## WORK INSTRUCTION
Transcribe only the lines in the data below falling between the line with "CN3 pin 4: MOSI -> CS" and the line with "R3: 1k (+3V3, MOSI) -> none", including those two lines, and leave out any picture.

START RECORDS FOR THIS EXERCISE

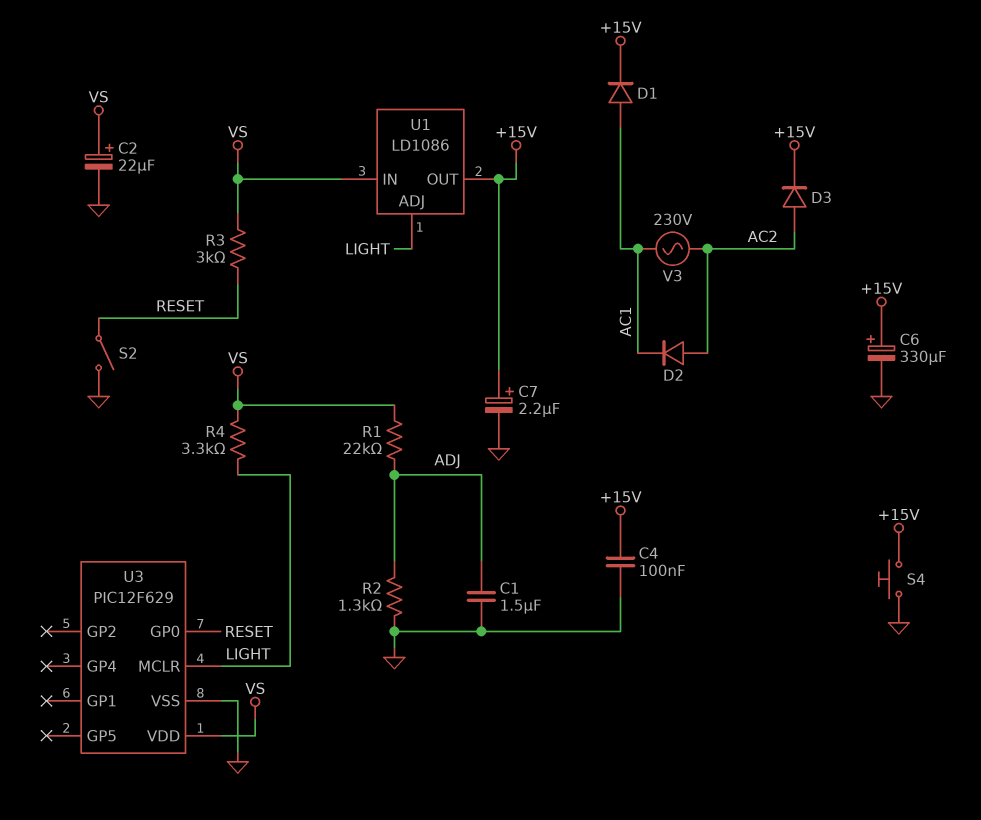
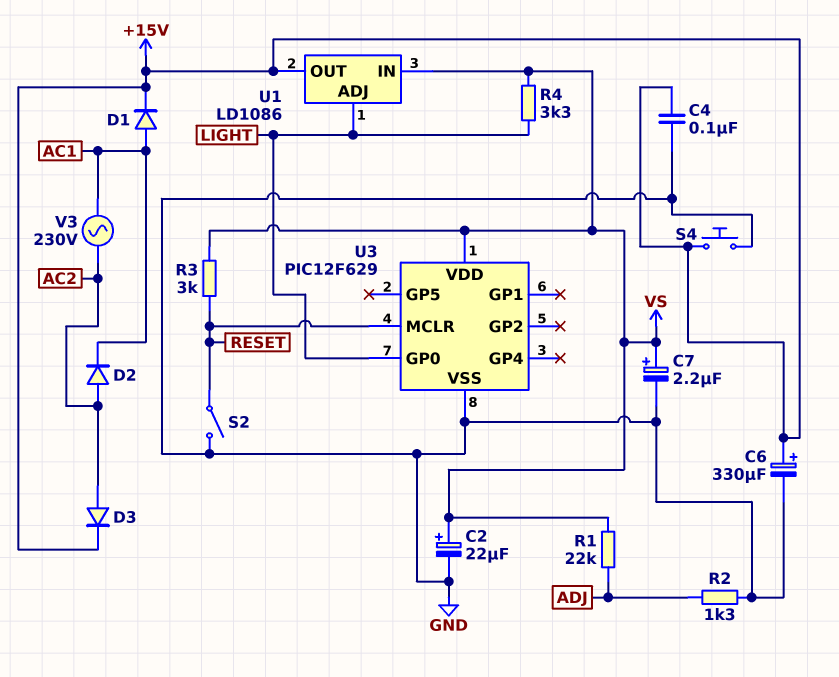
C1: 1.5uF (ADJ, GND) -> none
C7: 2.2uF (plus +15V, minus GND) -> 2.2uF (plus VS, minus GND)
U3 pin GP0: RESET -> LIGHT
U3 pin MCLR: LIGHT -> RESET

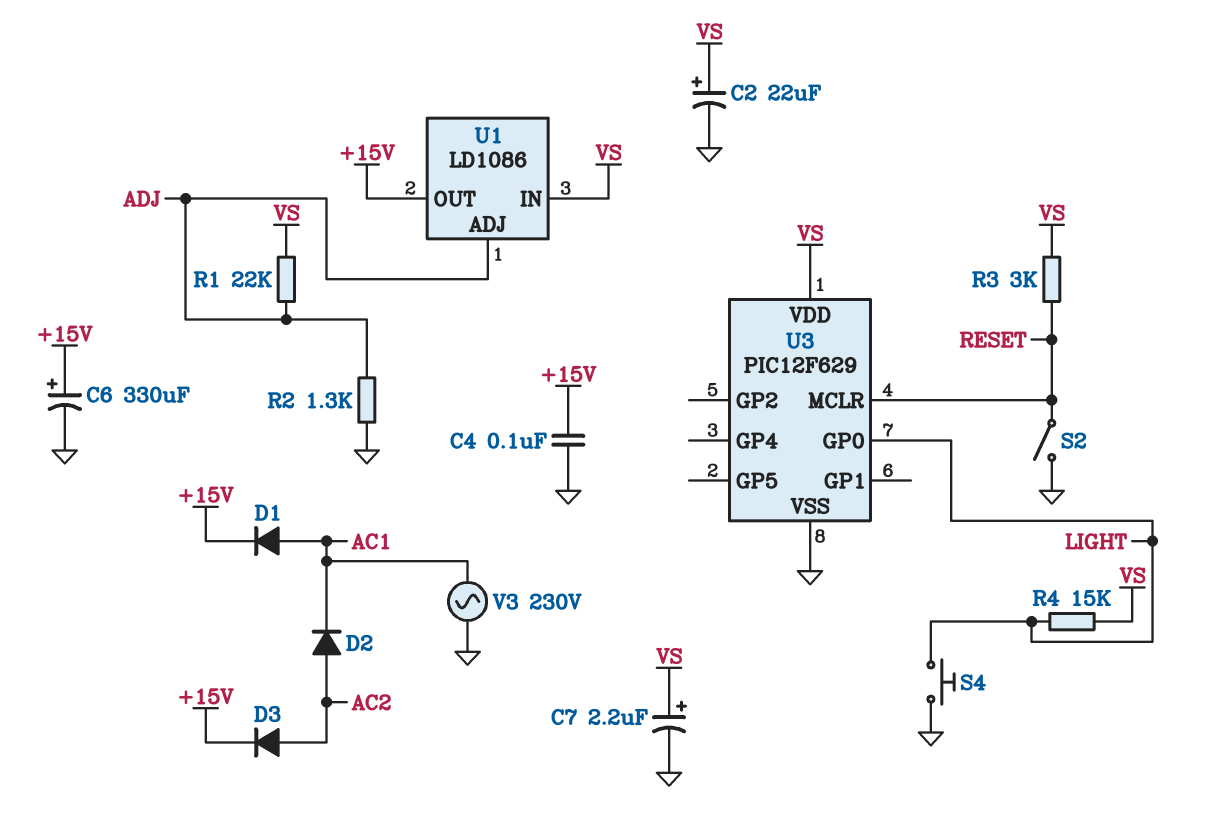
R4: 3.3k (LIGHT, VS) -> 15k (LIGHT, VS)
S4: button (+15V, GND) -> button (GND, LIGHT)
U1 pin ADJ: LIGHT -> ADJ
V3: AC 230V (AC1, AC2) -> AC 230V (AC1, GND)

END RECORDS FOR THIS EXERCISE
START RECORDS FOR THIS EXERCISE

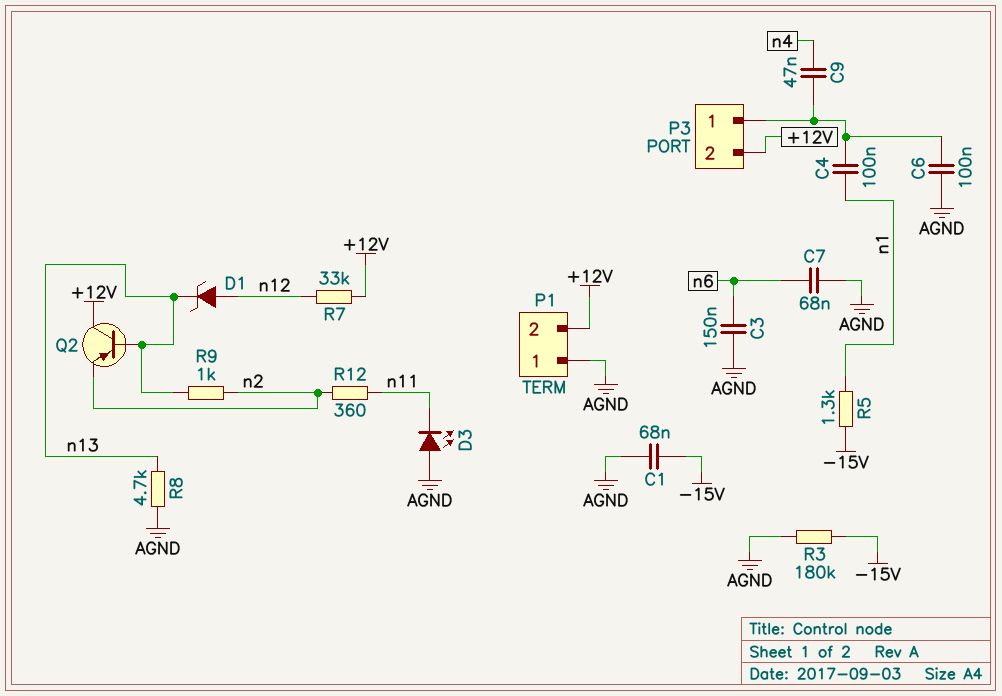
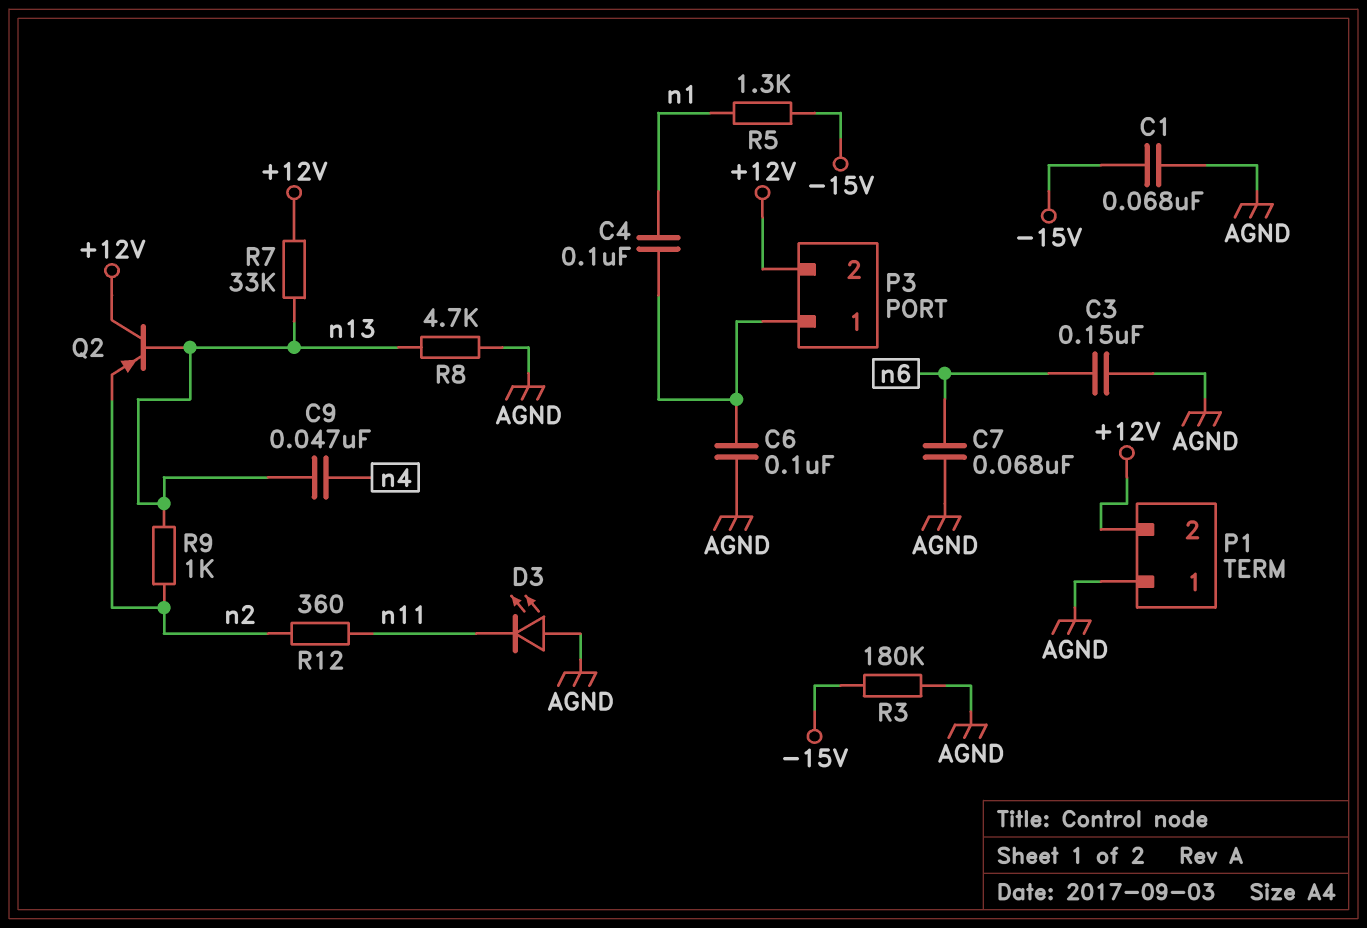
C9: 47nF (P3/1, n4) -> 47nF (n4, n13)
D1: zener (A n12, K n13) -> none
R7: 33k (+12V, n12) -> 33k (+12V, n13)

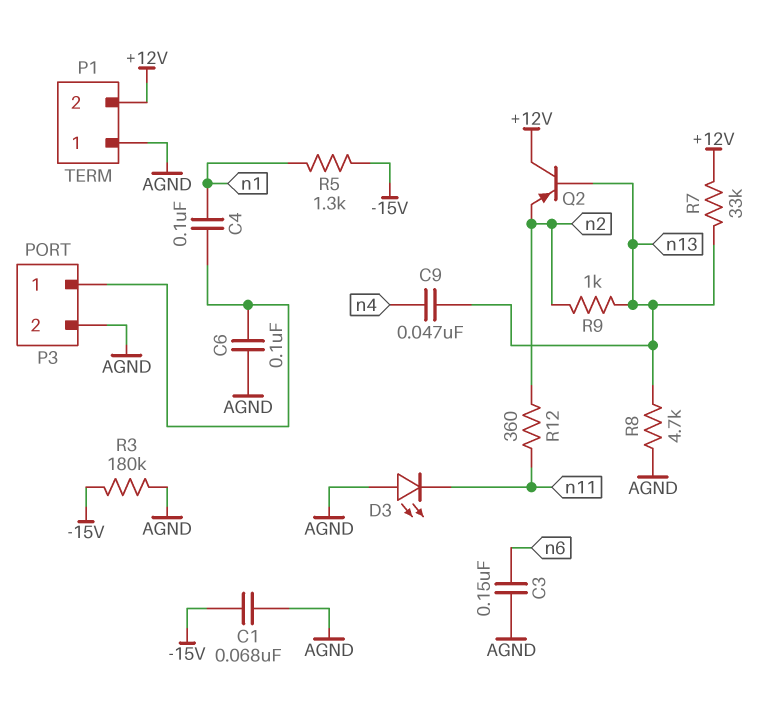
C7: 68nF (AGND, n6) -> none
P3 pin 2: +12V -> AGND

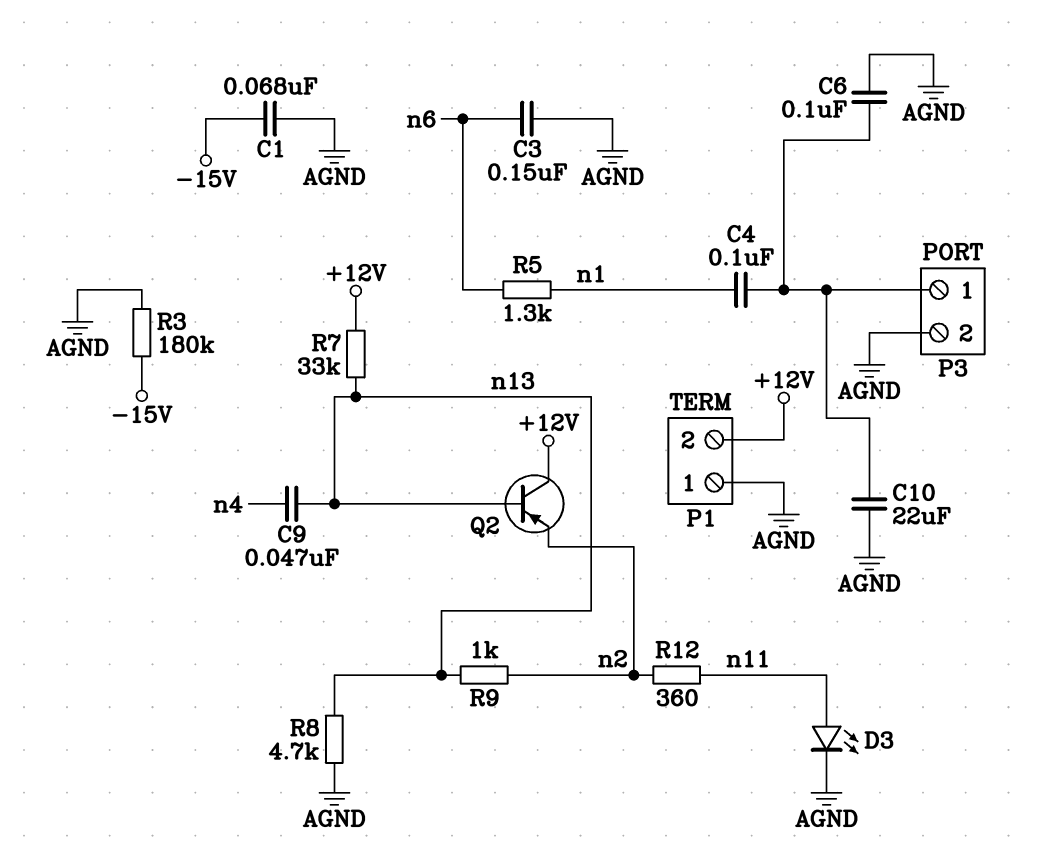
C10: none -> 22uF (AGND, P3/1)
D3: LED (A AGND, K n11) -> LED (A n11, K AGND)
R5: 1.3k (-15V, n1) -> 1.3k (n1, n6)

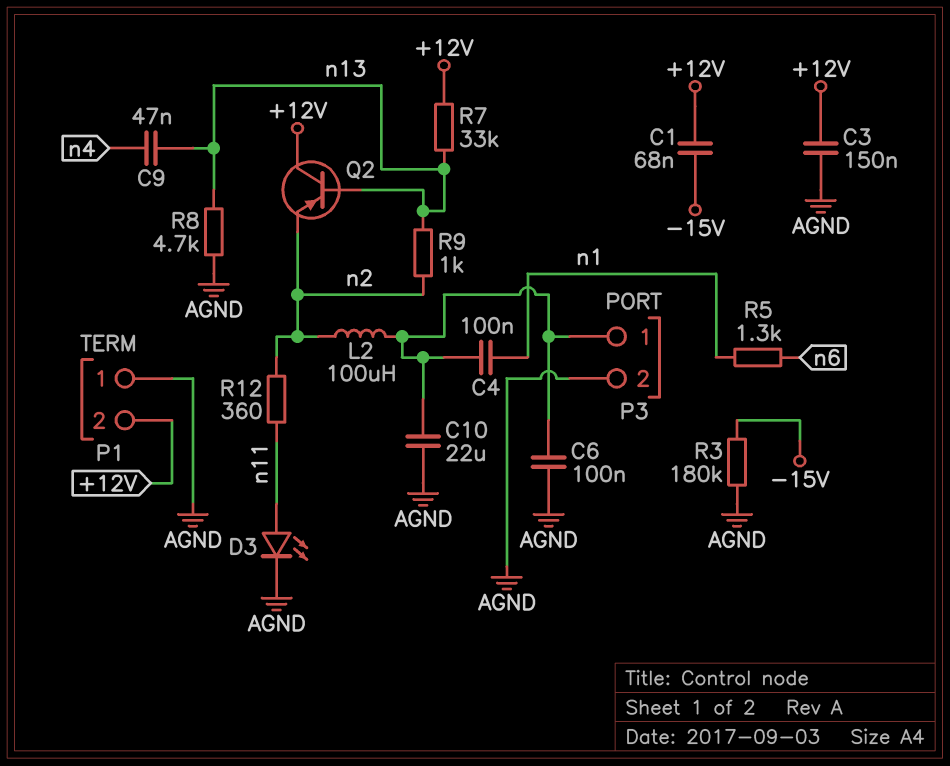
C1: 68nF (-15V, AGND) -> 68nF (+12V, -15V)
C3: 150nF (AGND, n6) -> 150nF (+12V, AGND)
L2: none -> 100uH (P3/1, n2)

END RECORDS FOR THIS EXERCISE
START RECORDS FOR THIS EXERCISE

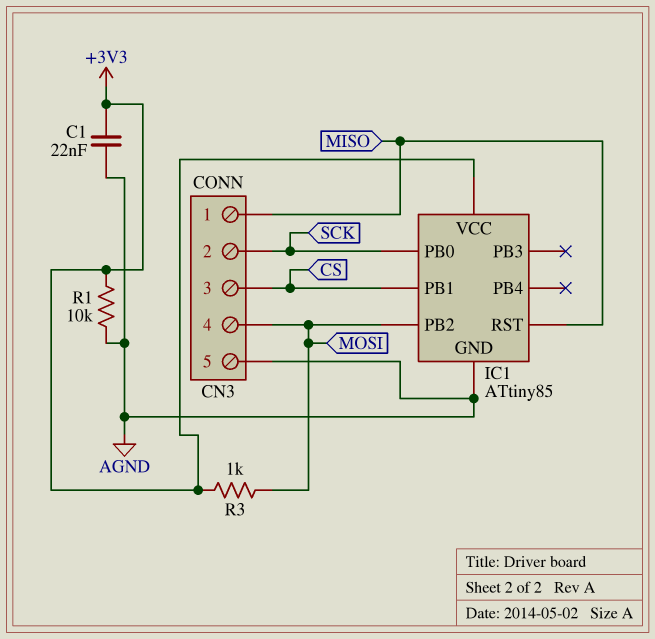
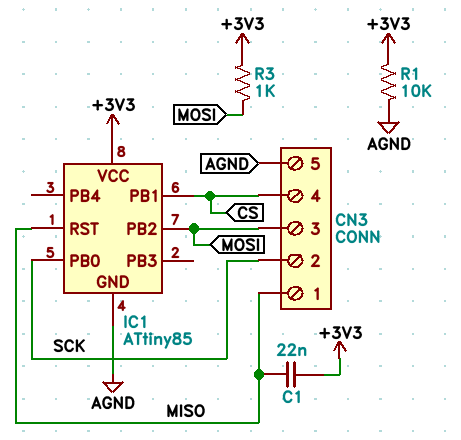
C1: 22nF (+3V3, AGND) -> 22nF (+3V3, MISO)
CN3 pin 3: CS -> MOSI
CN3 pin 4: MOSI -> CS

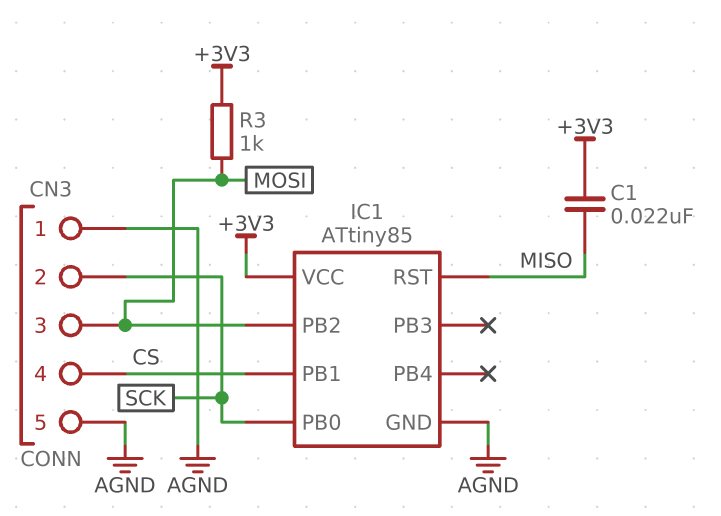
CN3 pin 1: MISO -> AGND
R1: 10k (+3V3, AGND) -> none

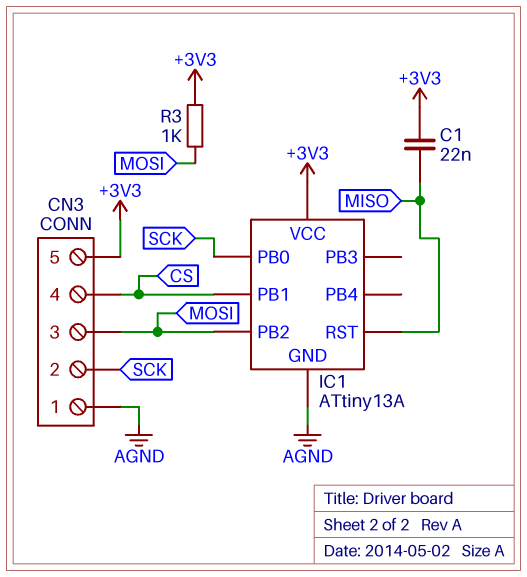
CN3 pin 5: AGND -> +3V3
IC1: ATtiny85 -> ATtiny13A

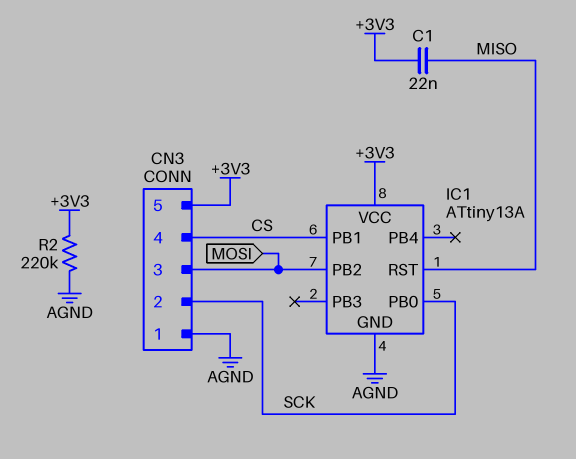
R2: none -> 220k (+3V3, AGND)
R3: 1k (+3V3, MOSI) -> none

END RECORDS FOR THIS EXERCISE

## YOUR RESPONSE
CN3 pin 4: MOSI -> CS

CN3 pin 1: MISO -> AGND
R1: 10k (+3V3, AGND) -> none

CN3 pin 5: AGND -> +3V3
IC1: ATtiny85 -> ATtiny13A

R2: none -> 220k (+3V3, AGND)
R3: 1k (+3V3, MOSI) -> none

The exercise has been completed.